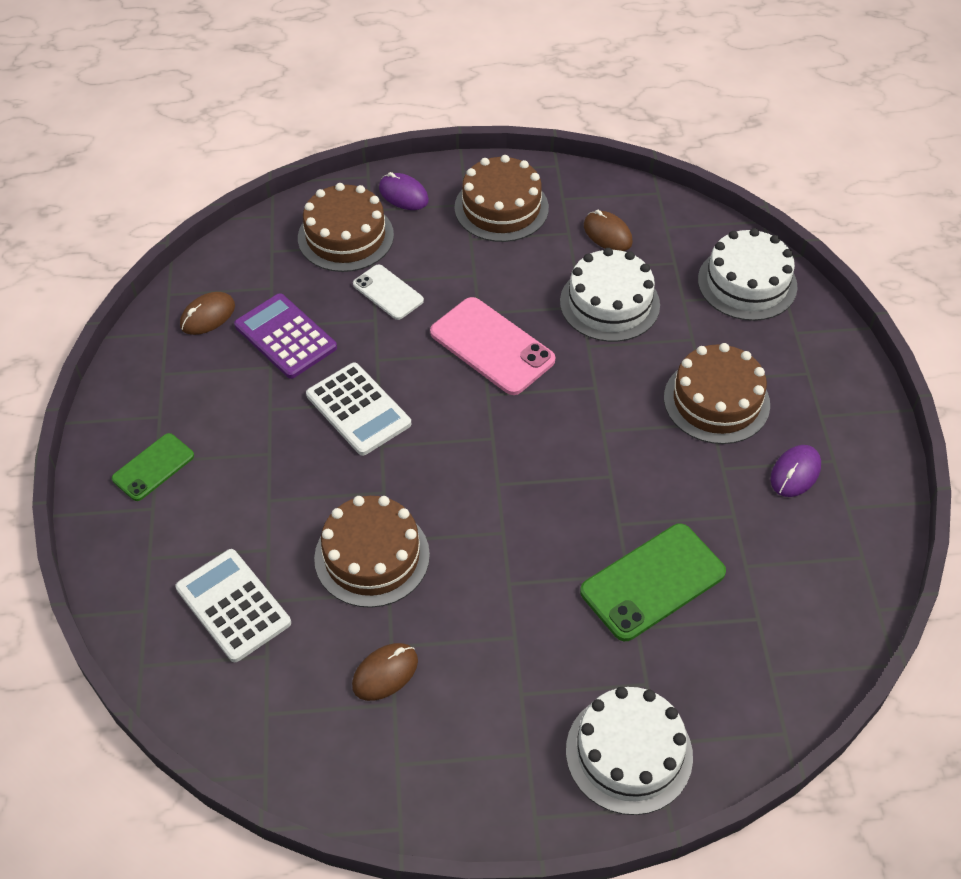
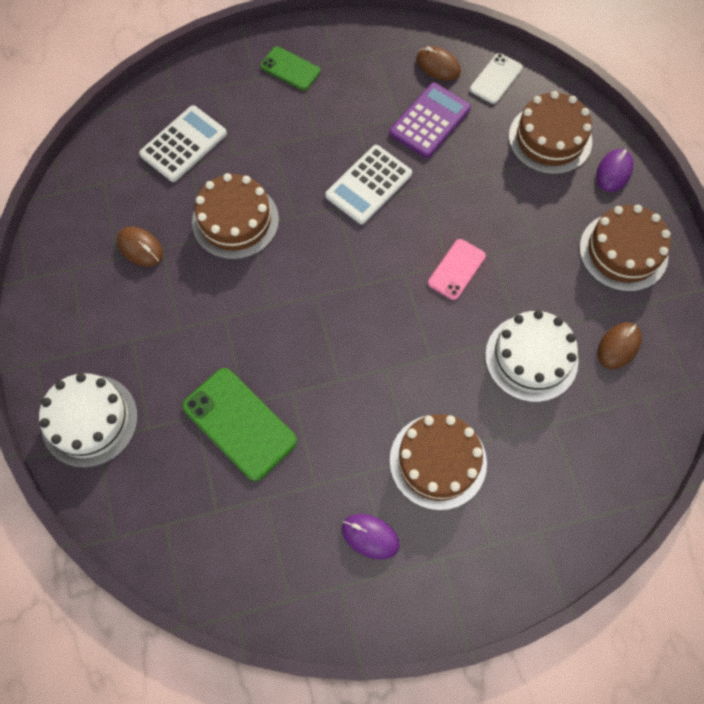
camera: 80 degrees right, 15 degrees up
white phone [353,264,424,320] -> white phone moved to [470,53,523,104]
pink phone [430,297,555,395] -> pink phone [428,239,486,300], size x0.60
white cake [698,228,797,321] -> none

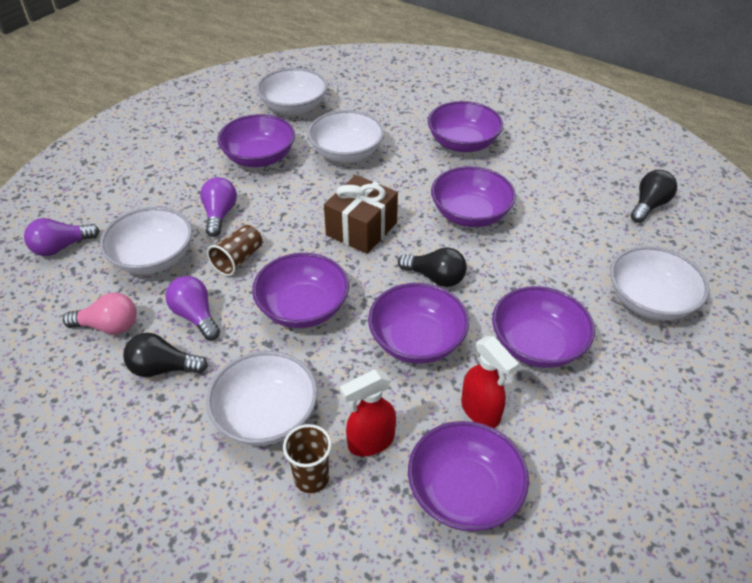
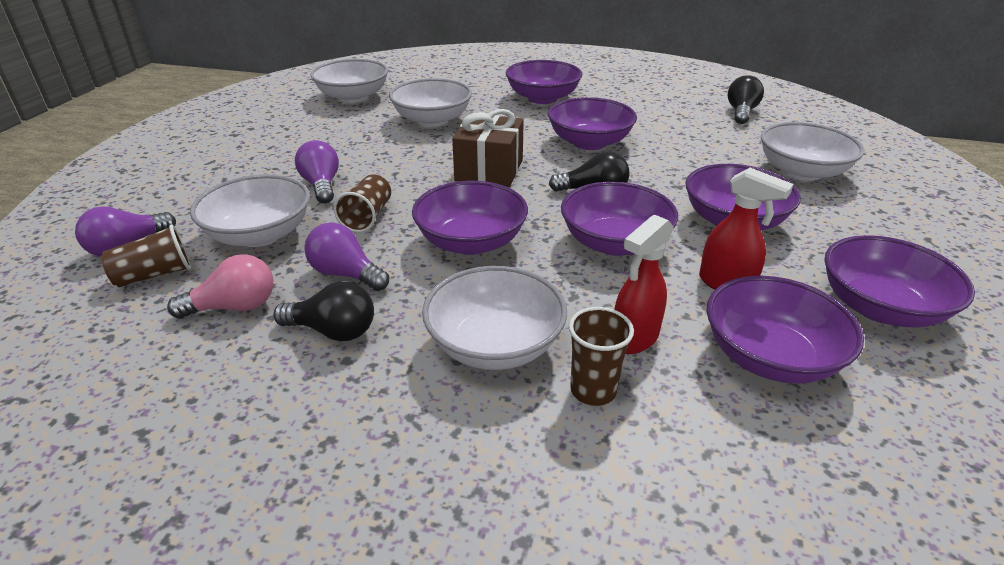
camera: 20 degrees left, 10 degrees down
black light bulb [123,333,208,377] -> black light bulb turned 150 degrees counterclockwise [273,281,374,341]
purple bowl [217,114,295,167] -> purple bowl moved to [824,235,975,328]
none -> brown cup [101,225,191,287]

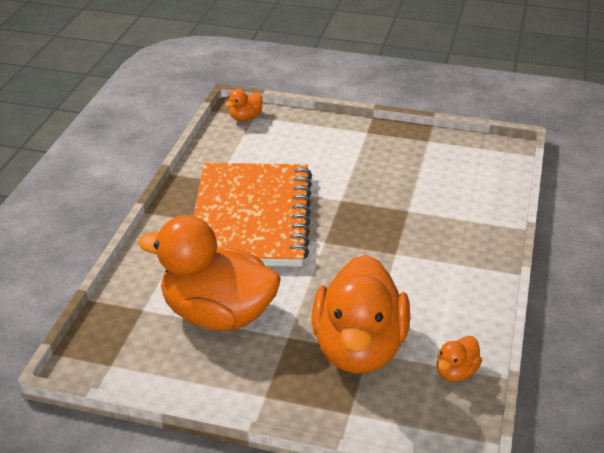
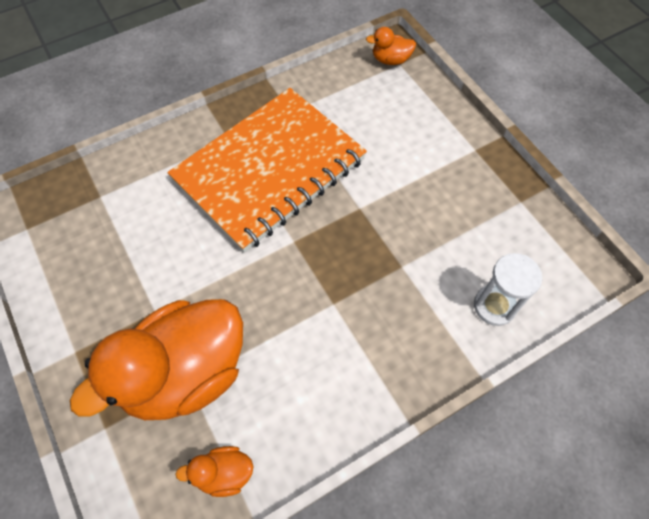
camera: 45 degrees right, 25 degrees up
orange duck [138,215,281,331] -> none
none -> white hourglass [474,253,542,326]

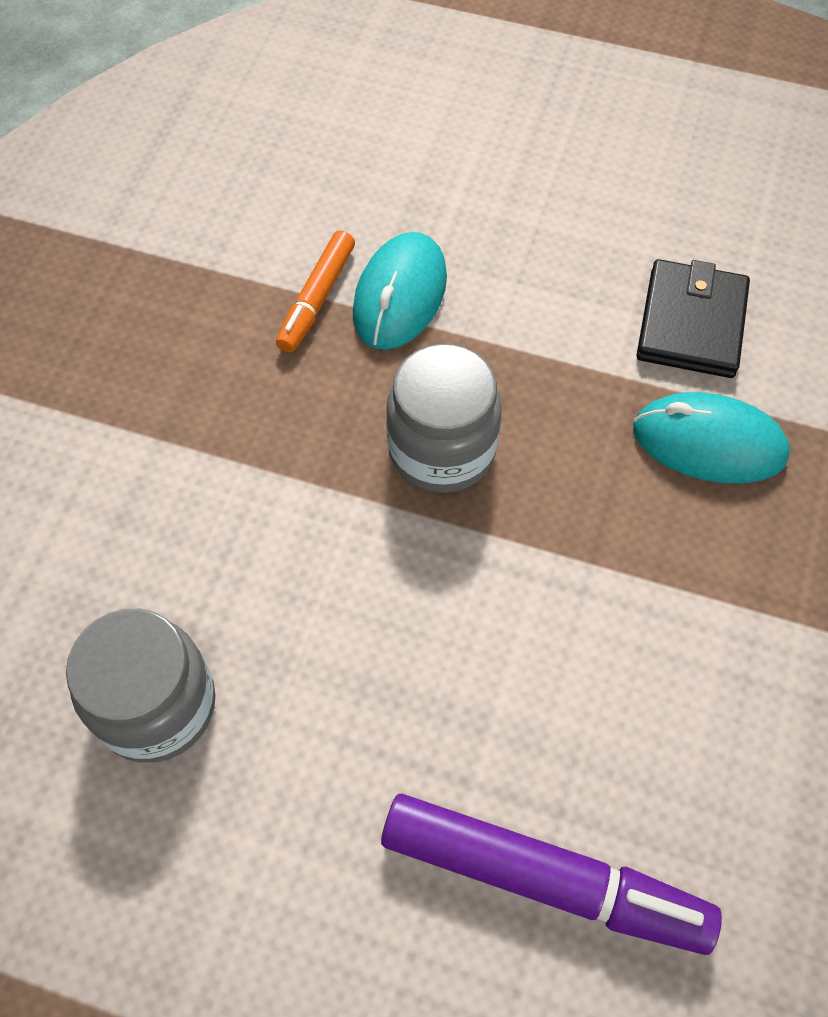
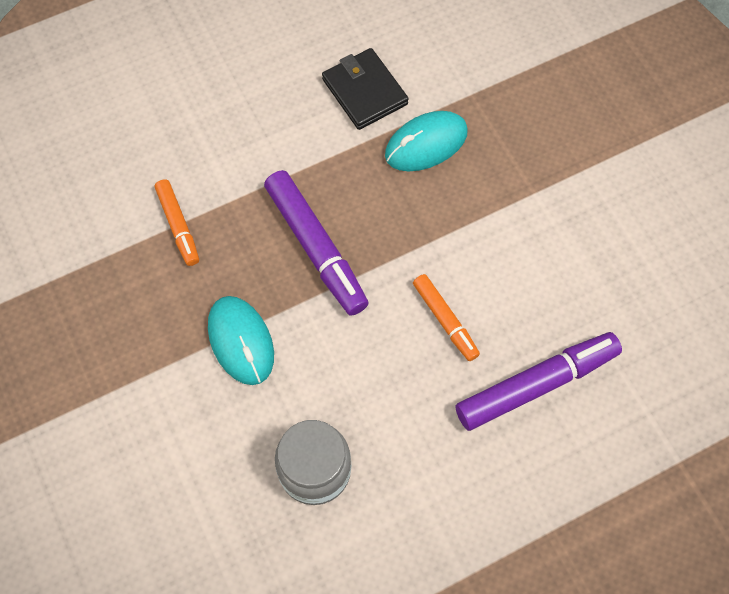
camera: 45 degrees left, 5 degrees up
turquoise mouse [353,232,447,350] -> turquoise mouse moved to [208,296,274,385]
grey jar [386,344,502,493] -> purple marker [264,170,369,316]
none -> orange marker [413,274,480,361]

WHAT THE TASK ASKS
Could you copy out every line in the material above that contains the string "degrees"?

RESPONSE
camera: 80 degrees right, 15 degrees up
camera: 20 degrees left, 10 degrees down
black light bulb [123,333,208,377] -> black light bulb turned 150 degrees counterclockwise [273,281,374,341]
camera: 45 degrees right, 25 degrees up
camera: 45 degrees left, 5 degrees up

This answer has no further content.